== SUPPLIED MATERIAL

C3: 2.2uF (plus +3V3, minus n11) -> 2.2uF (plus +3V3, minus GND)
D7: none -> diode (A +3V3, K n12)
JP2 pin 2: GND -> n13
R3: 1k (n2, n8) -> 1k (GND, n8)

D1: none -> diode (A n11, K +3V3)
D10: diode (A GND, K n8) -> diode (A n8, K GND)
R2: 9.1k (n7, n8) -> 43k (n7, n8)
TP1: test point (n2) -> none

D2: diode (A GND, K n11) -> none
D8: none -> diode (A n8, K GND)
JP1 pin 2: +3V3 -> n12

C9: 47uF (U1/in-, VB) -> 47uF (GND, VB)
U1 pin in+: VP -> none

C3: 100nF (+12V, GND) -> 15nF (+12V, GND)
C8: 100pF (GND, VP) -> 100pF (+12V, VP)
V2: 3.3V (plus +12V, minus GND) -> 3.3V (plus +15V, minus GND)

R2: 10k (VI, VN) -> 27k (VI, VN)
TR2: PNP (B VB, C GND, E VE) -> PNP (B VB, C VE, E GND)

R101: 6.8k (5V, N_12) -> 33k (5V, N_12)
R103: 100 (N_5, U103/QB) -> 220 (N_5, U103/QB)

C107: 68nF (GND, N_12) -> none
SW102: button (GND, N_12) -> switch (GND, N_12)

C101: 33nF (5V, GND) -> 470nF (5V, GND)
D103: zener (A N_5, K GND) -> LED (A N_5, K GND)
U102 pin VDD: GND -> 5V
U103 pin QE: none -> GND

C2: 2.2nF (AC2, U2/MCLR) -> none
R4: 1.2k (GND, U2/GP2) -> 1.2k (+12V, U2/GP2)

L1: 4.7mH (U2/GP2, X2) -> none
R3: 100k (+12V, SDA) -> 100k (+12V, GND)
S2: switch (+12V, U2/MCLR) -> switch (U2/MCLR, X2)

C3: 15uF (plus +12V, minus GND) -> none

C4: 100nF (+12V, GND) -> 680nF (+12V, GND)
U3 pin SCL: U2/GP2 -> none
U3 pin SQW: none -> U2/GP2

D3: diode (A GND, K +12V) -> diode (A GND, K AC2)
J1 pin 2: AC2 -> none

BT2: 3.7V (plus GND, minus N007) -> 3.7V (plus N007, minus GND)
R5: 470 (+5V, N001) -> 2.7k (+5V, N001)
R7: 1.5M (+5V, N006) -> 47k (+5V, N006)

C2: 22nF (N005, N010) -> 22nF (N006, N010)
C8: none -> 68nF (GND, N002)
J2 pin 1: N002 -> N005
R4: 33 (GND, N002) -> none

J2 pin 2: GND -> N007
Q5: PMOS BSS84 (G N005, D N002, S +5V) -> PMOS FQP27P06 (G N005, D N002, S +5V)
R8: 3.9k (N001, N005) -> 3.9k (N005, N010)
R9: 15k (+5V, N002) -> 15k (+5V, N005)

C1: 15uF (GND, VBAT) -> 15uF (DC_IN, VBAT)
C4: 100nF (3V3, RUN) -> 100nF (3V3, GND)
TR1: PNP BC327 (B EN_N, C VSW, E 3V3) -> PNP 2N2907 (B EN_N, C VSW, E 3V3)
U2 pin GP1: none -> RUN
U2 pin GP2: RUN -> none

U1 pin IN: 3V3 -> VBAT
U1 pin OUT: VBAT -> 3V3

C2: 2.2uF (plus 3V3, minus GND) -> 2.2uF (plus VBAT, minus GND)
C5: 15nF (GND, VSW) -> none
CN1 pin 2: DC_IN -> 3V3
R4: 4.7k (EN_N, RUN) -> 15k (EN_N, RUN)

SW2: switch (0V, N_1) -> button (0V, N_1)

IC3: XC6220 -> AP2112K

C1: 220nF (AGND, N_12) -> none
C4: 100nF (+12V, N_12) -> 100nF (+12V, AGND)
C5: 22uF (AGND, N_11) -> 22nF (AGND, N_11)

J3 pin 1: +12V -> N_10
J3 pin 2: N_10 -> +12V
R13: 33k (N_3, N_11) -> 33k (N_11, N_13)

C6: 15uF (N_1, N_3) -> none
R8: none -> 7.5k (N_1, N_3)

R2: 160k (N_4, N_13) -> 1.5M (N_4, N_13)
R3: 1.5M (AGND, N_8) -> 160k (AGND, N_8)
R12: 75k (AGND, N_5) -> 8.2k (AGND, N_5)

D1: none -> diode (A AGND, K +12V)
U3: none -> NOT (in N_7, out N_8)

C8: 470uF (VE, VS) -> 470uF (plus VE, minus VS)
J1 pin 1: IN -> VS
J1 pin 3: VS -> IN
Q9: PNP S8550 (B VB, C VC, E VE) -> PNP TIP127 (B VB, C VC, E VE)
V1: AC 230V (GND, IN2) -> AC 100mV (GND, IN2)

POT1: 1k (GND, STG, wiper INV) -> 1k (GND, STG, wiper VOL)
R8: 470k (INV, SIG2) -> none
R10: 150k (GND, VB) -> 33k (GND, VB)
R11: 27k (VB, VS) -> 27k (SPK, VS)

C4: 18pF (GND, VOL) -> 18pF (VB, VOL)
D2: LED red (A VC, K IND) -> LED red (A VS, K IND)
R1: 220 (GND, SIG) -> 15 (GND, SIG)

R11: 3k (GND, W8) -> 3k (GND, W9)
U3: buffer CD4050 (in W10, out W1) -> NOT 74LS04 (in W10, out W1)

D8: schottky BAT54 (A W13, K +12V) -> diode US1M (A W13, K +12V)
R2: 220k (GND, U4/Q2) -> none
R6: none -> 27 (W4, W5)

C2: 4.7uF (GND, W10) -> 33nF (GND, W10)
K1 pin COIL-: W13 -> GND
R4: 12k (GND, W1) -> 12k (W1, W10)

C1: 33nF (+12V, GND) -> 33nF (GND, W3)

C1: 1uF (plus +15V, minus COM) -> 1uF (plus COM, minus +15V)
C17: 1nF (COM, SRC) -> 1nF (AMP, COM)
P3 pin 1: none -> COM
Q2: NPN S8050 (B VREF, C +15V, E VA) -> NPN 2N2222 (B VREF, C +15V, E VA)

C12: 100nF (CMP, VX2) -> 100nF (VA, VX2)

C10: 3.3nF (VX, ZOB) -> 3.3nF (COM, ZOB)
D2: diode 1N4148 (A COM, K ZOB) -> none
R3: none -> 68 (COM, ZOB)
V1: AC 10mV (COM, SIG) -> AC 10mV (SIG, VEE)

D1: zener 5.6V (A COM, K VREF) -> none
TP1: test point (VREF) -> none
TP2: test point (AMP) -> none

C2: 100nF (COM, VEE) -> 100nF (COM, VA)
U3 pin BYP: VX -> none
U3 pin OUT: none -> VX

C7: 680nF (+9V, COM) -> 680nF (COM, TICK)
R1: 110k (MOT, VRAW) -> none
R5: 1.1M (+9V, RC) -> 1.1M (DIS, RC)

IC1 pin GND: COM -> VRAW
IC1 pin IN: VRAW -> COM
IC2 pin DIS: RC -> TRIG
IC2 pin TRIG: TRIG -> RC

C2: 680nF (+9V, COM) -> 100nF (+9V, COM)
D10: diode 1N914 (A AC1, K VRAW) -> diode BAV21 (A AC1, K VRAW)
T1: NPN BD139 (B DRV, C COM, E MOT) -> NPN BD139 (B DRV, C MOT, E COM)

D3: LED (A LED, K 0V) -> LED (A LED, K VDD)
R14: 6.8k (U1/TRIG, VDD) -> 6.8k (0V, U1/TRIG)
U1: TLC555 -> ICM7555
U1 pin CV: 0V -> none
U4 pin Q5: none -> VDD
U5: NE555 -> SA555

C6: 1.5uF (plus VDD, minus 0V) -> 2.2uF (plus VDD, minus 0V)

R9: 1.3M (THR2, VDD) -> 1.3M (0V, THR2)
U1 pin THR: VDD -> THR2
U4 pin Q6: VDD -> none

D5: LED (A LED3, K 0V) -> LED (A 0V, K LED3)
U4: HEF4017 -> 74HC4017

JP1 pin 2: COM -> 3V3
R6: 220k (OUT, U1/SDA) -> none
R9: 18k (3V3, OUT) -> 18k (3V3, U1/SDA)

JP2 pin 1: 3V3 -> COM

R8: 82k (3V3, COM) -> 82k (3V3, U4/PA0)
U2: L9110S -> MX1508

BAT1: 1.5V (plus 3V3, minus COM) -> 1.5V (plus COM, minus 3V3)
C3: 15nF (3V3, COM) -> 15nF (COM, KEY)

====

PROBLEM DESCRIPTION » Word for word, restate the lines of the data above that fall between the line holding "R8: 3.9k (N001, N005) -> 3.9k (N005, N010)" and the line holding "Q9: PNP S8550", inclusive, and no other lines.

EXPECTED ANSWER »
R8: 3.9k (N001, N005) -> 3.9k (N005, N010)
R9: 15k (+5V, N002) -> 15k (+5V, N005)

C1: 15uF (GND, VBAT) -> 15uF (DC_IN, VBAT)
C4: 100nF (3V3, RUN) -> 100nF (3V3, GND)
TR1: PNP BC327 (B EN_N, C VSW, E 3V3) -> PNP 2N2907 (B EN_N, C VSW, E 3V3)
U2 pin GP1: none -> RUN
U2 pin GP2: RUN -> none

U1 pin IN: 3V3 -> VBAT
U1 pin OUT: VBAT -> 3V3

C2: 2.2uF (plus 3V3, minus GND) -> 2.2uF (plus VBAT, minus GND)
C5: 15nF (GND, VSW) -> none
CN1 pin 2: DC_IN -> 3V3
R4: 4.7k (EN_N, RUN) -> 15k (EN_N, RUN)

SW2: switch (0V, N_1) -> button (0V, N_1)

IC3: XC6220 -> AP2112K

C1: 220nF (AGND, N_12) -> none
C4: 100nF (+12V, N_12) -> 100nF (+12V, AGND)
C5: 22uF (AGND, N_11) -> 22nF (AGND, N_11)

J3 pin 1: +12V -> N_10
J3 pin 2: N_10 -> +12V
R13: 33k (N_3, N_11) -> 33k (N_11, N_13)

C6: 15uF (N_1, N_3) -> none
R8: none -> 7.5k (N_1, N_3)

R2: 160k (N_4, N_13) -> 1.5M (N_4, N_13)
R3: 1.5M (AGND, N_8) -> 160k (AGND, N_8)
R12: 75k (AGND, N_5) -> 8.2k (AGND, N_5)

D1: none -> diode (A AGND, K +12V)
U3: none -> NOT (in N_7, out N_8)

C8: 470uF (VE, VS) -> 470uF (plus VE, minus VS)
J1 pin 1: IN -> VS
J1 pin 3: VS -> IN
Q9: PNP S8550 (B VB, C VC, E VE) -> PNP TIP127 (B VB, C VC, E VE)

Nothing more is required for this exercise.